# The data
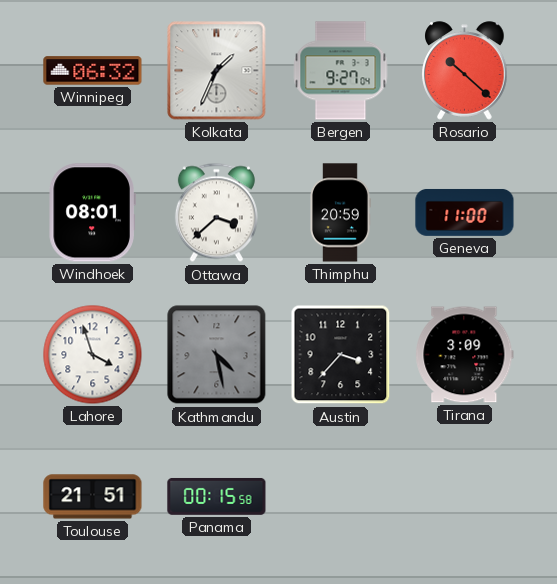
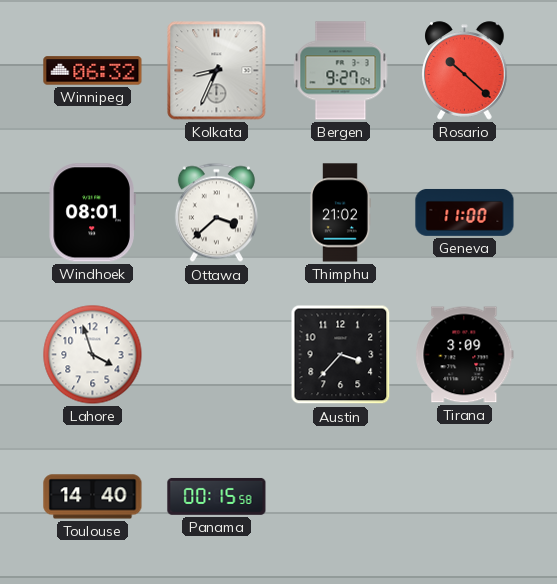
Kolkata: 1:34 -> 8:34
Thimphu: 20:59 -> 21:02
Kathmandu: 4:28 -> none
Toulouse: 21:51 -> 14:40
--
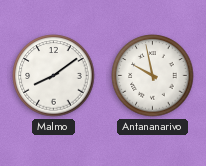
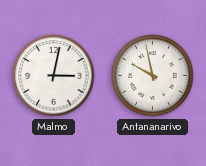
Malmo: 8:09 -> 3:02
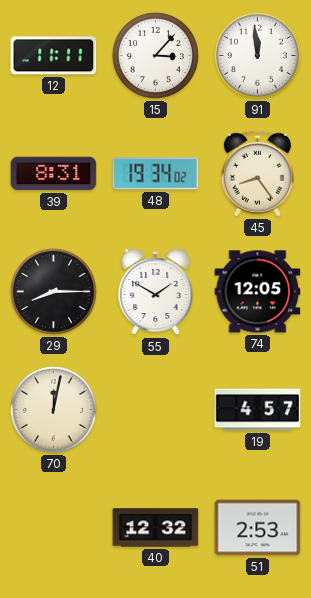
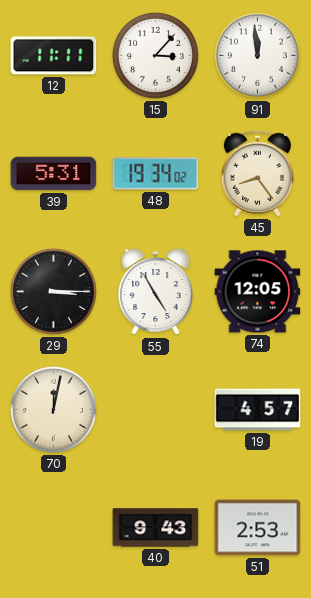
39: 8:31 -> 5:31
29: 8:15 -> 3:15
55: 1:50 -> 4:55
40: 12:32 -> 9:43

# Exercise prompt
Write out the records starting at the line "Malmo: 8:09 -> 3:02" and ending at the line "40: 12:32 -> 9:43", swapping "Malmo" for "Malmö" and changing nothing else. Leave the pictures out.

# The reply
Malmö: 8:09 -> 3:02
39: 8:31 -> 5:31
29: 8:15 -> 3:15
55: 1:50 -> 4:55
40: 12:32 -> 9:43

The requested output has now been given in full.